___ Given entries ___

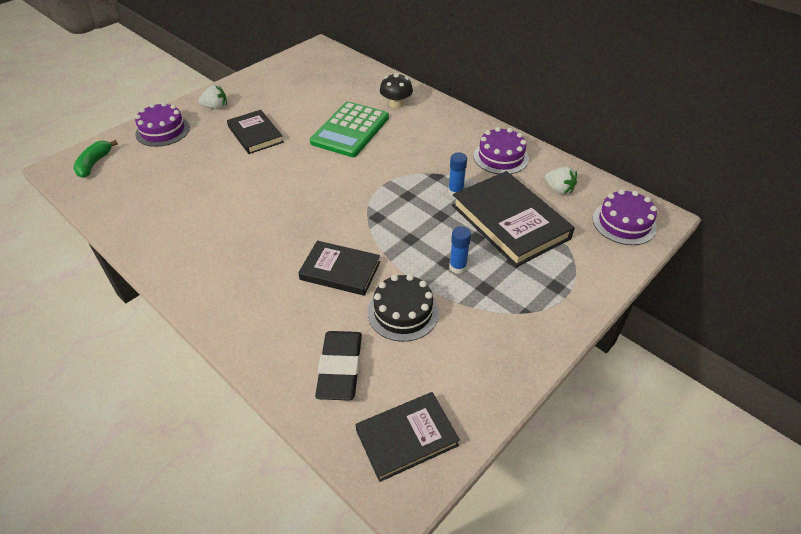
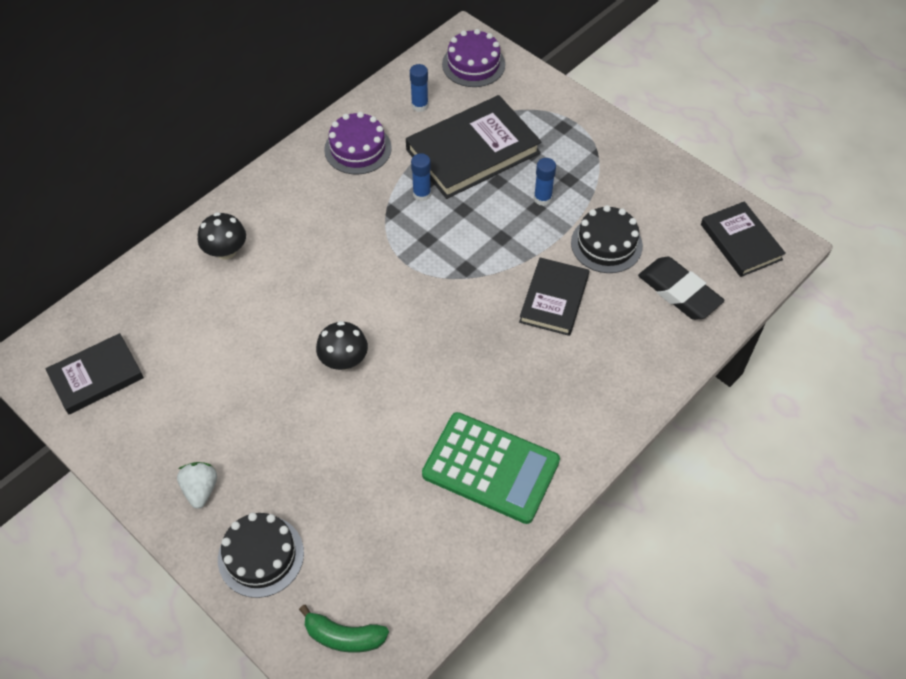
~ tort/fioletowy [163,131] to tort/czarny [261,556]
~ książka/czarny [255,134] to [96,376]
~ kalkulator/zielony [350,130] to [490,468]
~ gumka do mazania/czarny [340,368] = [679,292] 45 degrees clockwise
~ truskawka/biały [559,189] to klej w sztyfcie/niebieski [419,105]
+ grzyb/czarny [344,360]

___

## [Exercise brief]
Give back each entry exactly as it appears. Leave pictures out.

## [Task output]
~ tort/fioletowy [163,131] to tort/czarny [261,556]
~ książka/czarny [255,134] to [96,376]
~ kalkulator/zielony [350,130] to [490,468]
~ gumka do mazania/czarny [340,368] = [679,292] 45 degrees clockwise
~ truskawka/biały [559,189] to klej w sztyfcie/niebieski [419,105]
+ grzyb/czarny [344,360]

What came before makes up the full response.